> **Your objective**
A word-for-word copy is required of the line containing "(579, 271) = (371, 329): purple" and of each line after it in the material below, through the last one.

> **Dataset extract**
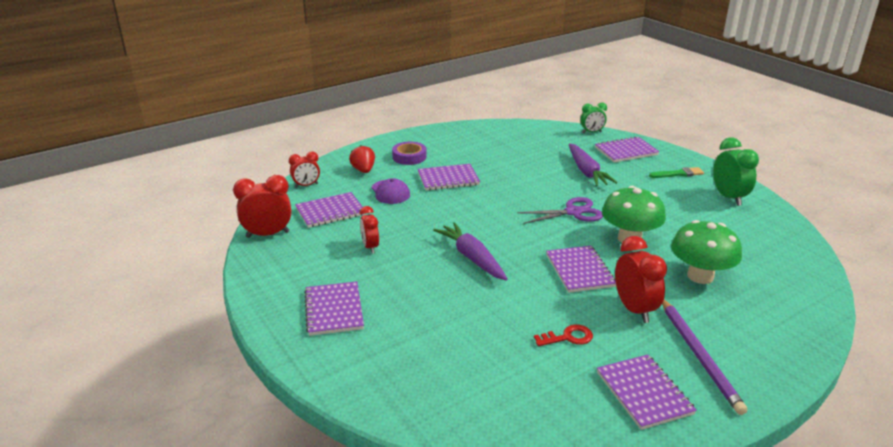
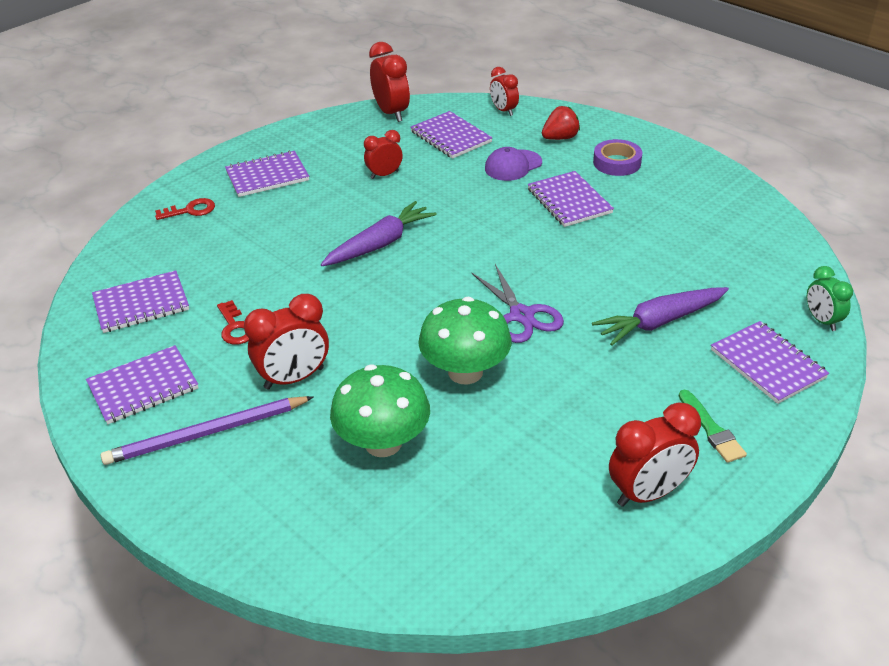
camera: 80 degrees right, 10 degrees up
(371, 362) = (190, 210): none -> red key
(579, 271) = (371, 329): purple notebook -> purple notebook (141, 304)
(728, 197) = (648, 493): green clock -> red clock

> **Your solution**
(579, 271) = (371, 329): purple notebook -> purple notebook (141, 304)
(728, 197) = (648, 493): green clock -> red clock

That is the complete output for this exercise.